_ASSIGNED TASK_. Please return every line of the records below that contains the word "screwdriver".
*** DATA RECORDS Section Begins ***
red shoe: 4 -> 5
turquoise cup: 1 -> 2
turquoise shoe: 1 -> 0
*** DATA RECORDS Section Ends ***
*** DATA RECORDS Section Begins ***
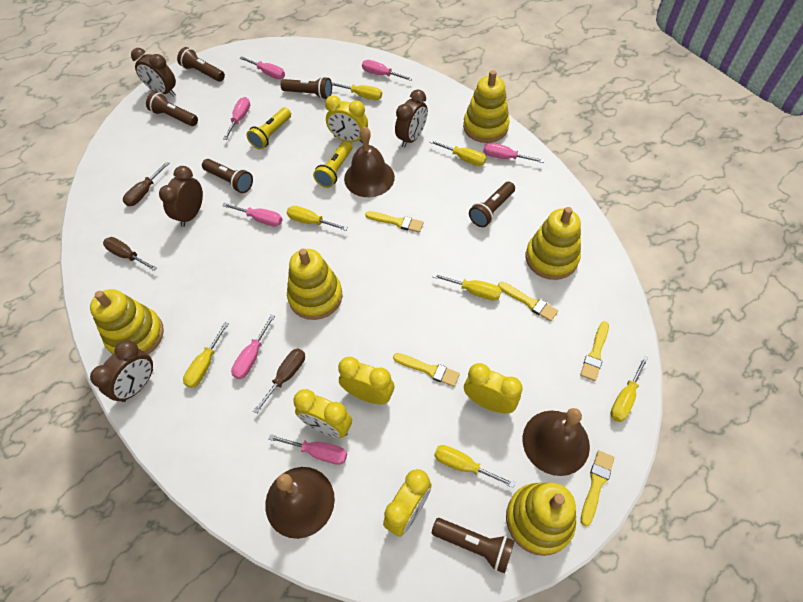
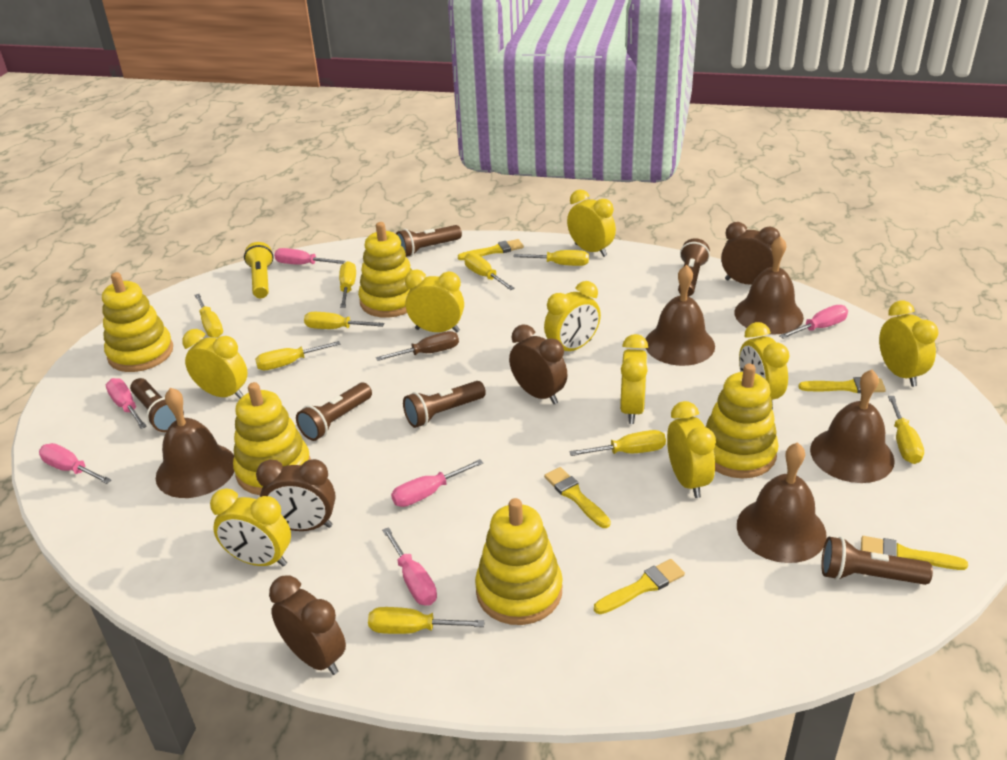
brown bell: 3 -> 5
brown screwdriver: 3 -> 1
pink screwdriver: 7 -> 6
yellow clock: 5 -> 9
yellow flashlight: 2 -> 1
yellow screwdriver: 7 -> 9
*** DATA RECORDS Section Ends ***
*** DATA RECORDS Section Begins ***
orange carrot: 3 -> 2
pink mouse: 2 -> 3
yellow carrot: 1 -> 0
*** DATA RECORDS Section Ends ***
_REPLY_.
brown screwdriver: 3 -> 1
pink screwdriver: 7 -> 6
yellow screwdriver: 7 -> 9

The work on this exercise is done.